- _Your task_: Below are lines of data, and only some are wanted. Please repeat exactly those from the line that has "D2: diode 1N914" through the line that has "R4: 3k (-9V, W3) -> 3k (DGND, W3)".

- _Data for the task_:
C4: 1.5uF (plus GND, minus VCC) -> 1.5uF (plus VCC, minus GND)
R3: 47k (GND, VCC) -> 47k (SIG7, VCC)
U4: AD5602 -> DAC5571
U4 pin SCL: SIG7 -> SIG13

...

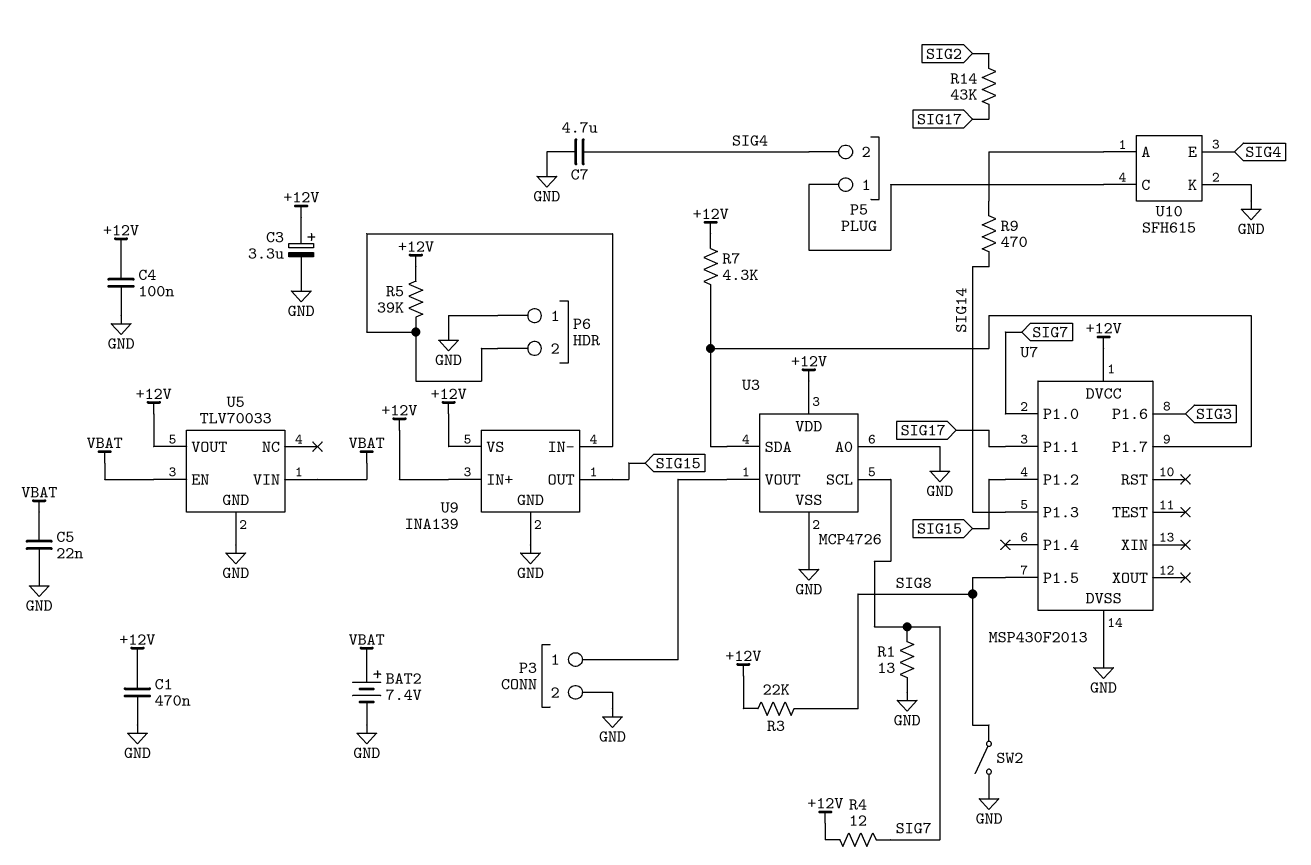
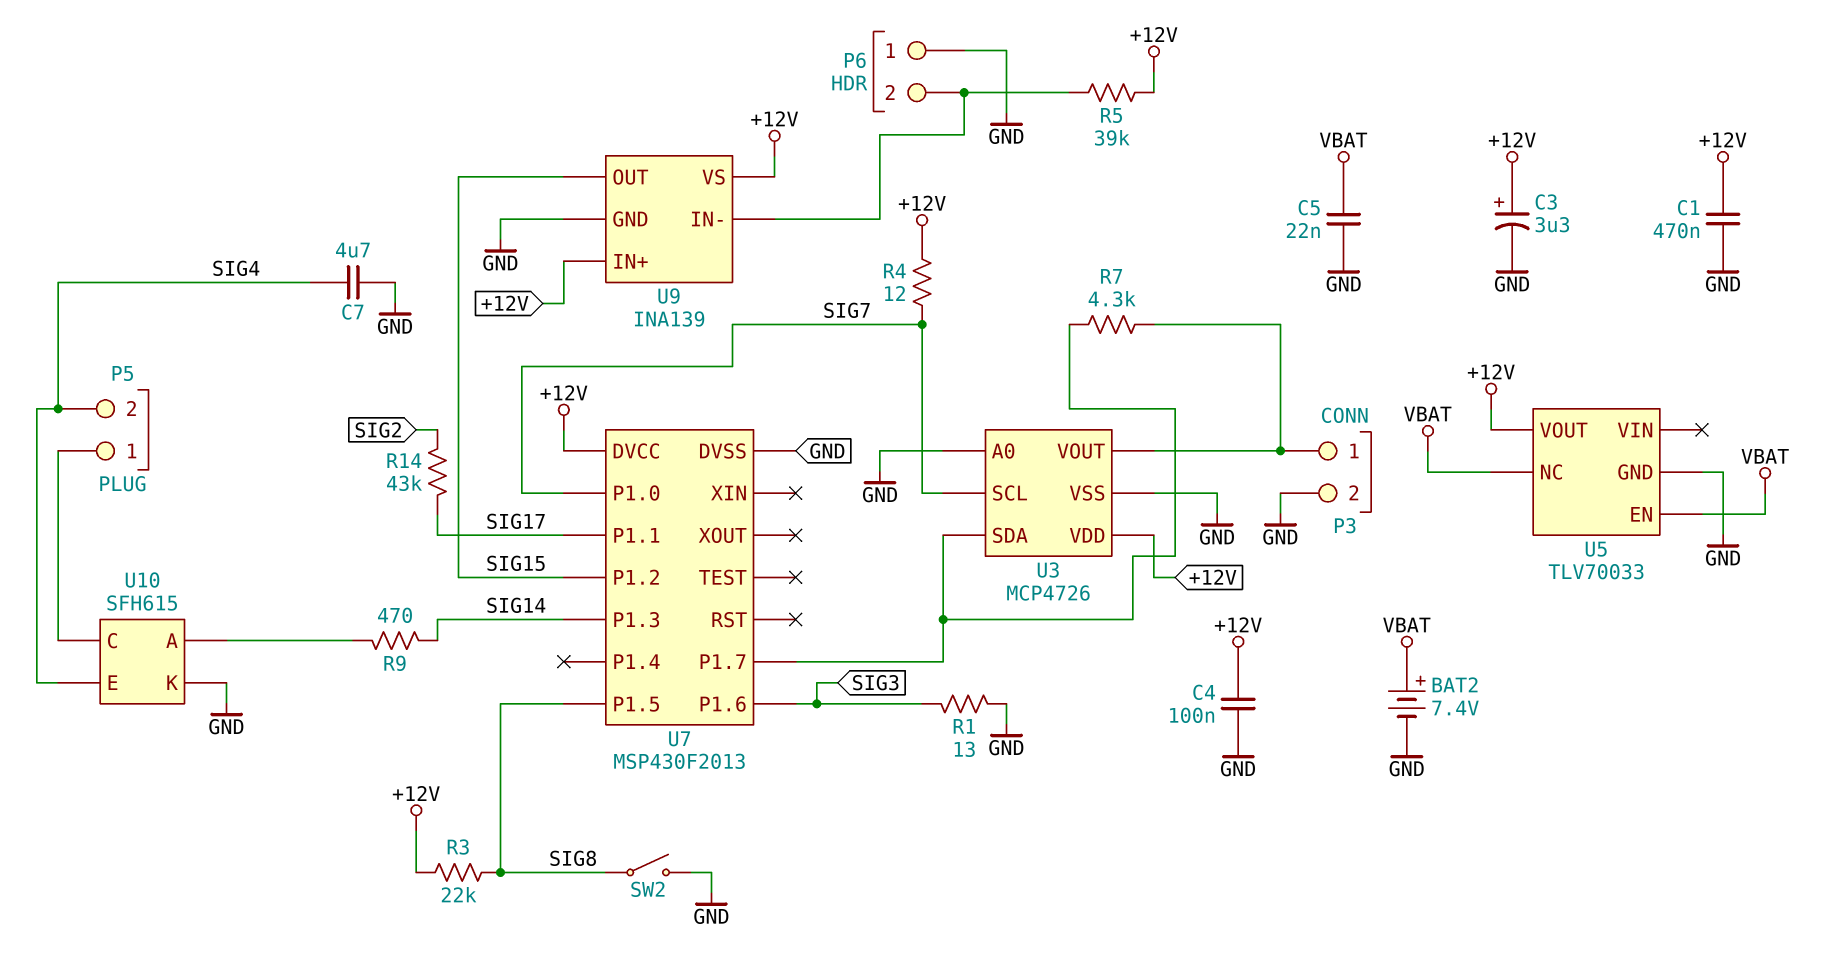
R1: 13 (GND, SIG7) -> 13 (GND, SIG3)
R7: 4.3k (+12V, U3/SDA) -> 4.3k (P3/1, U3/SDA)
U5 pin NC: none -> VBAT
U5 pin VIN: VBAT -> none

* * *

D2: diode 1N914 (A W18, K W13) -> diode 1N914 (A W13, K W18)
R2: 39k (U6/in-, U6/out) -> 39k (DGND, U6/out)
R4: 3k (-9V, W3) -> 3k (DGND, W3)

- _Problem solution_:
D2: diode 1N914 (A W18, K W13) -> diode 1N914 (A W13, K W18)
R2: 39k (U6/in-, U6/out) -> 39k (DGND, U6/out)
R4: 3k (-9V, W3) -> 3k (DGND, W3)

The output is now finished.